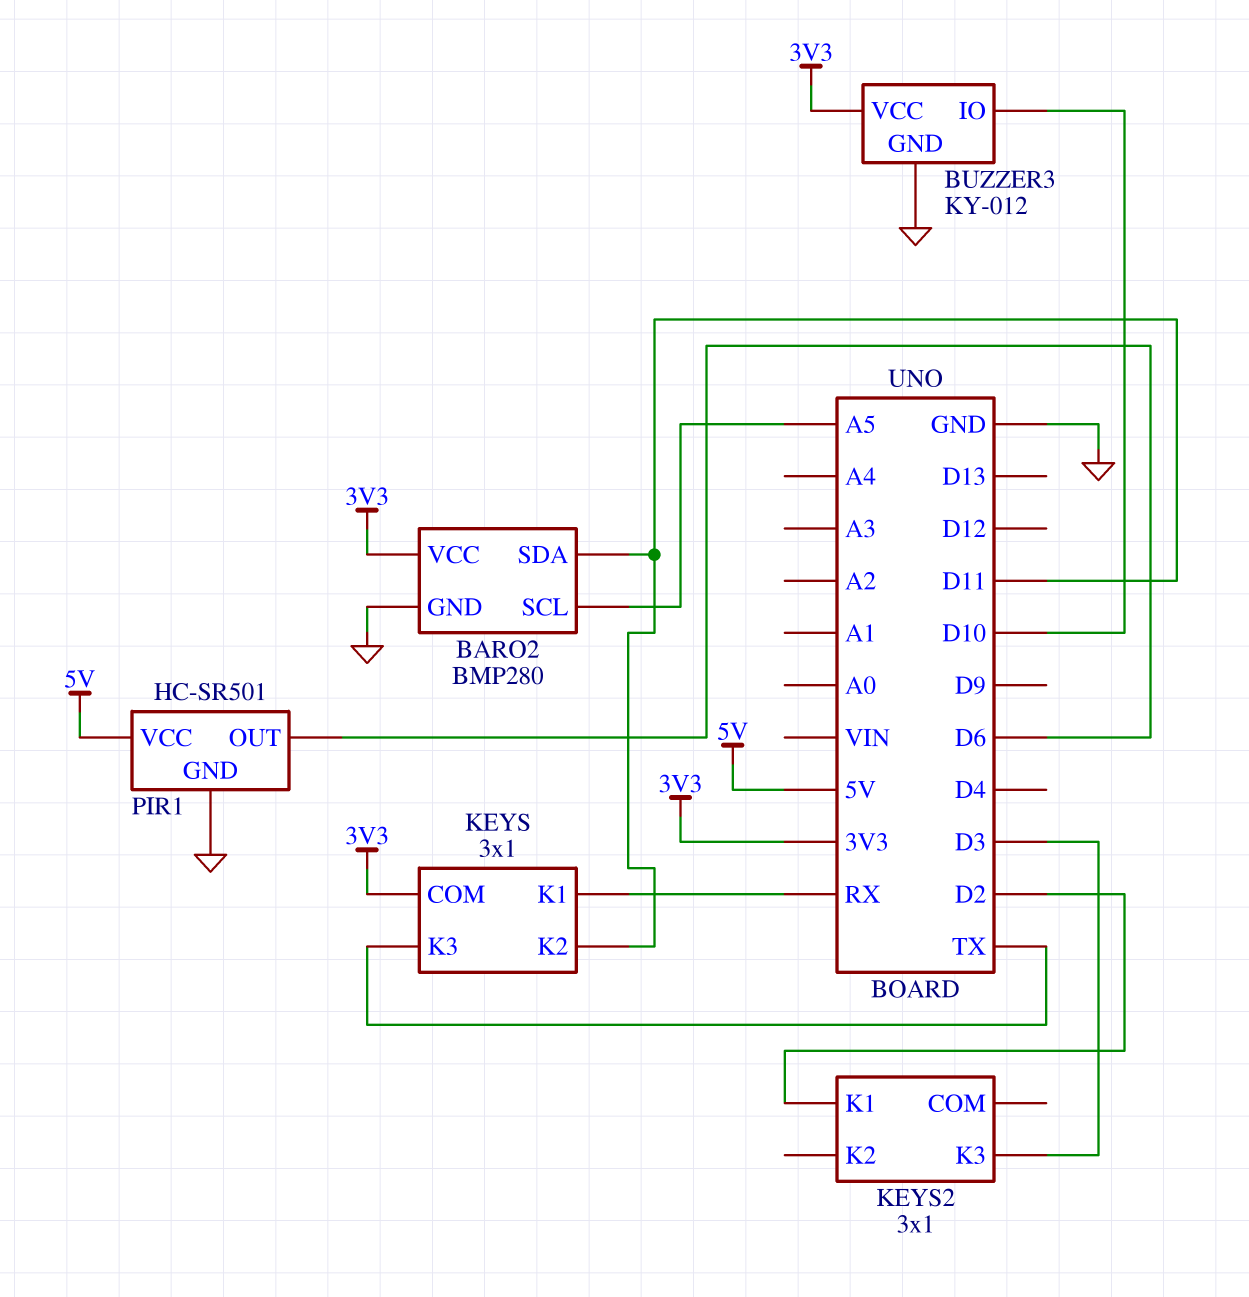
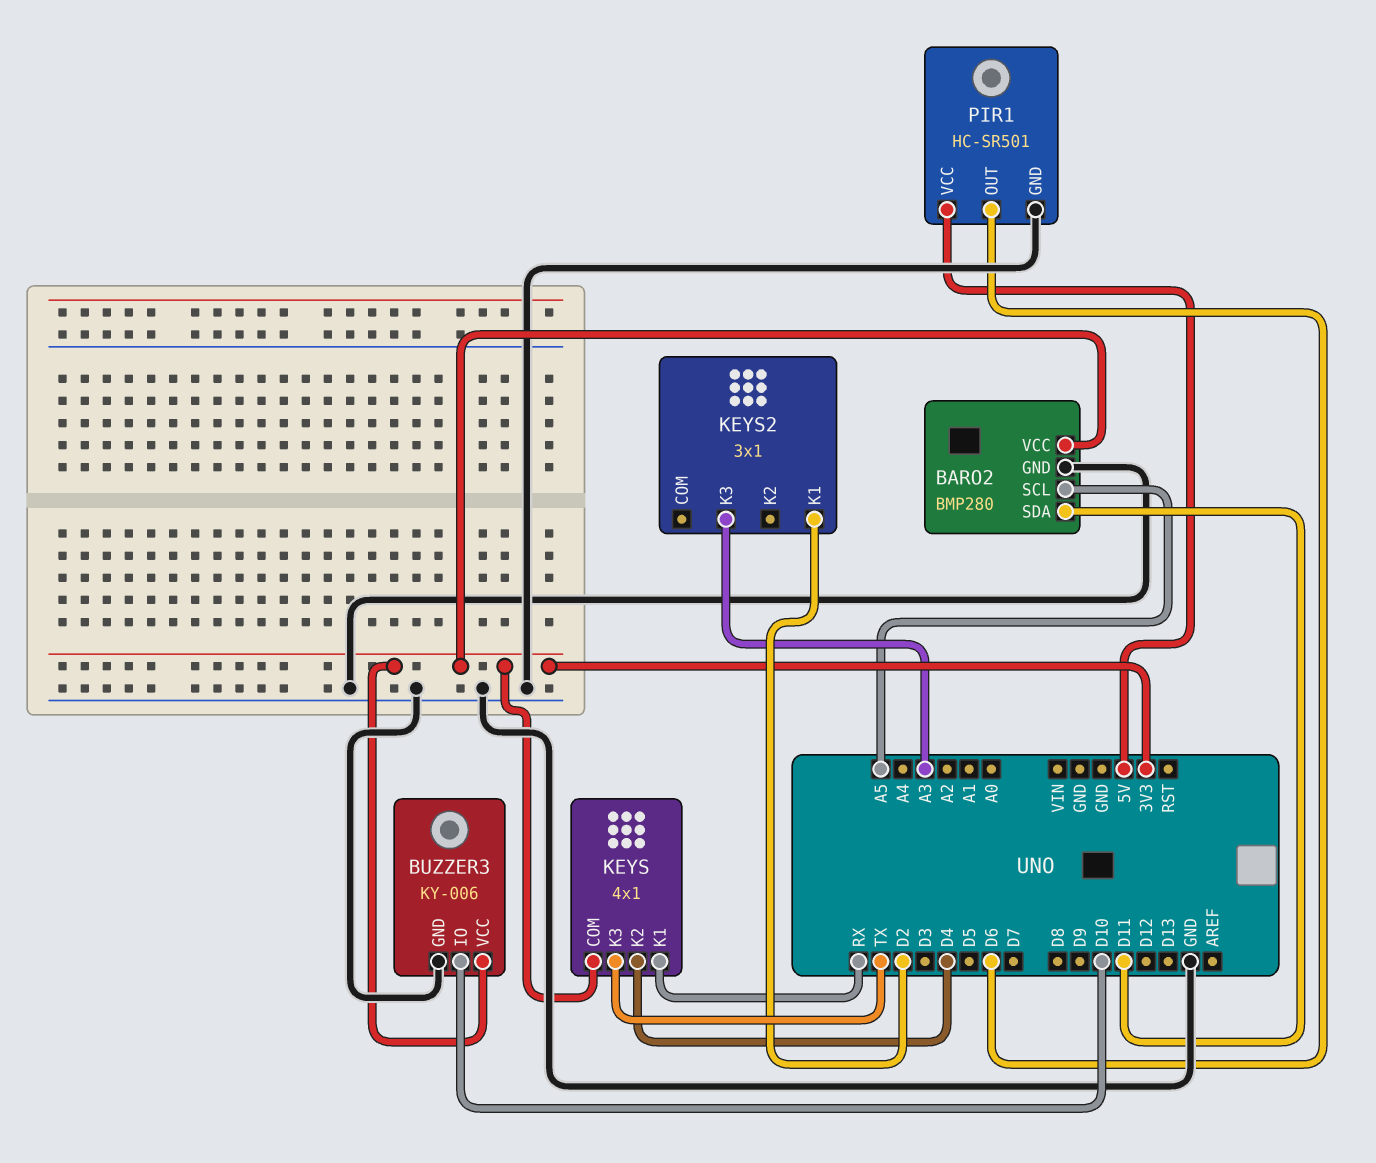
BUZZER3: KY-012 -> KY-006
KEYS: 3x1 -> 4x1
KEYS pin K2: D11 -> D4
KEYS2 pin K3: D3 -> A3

--

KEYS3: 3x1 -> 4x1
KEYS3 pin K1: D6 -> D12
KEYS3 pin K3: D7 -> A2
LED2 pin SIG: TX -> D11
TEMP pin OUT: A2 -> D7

_Your task:_ Could you restate word for word the lines above from the one containing "KEYS3: 3x1 -> 4x1" through the one containing "TEMP pin OUT: A2 -> D7", both included, and nothing else?

_Solved problem:_
KEYS3: 3x1 -> 4x1
KEYS3 pin K1: D6 -> D12
KEYS3 pin K3: D7 -> A2
LED2 pin SIG: TX -> D11
TEMP pin OUT: A2 -> D7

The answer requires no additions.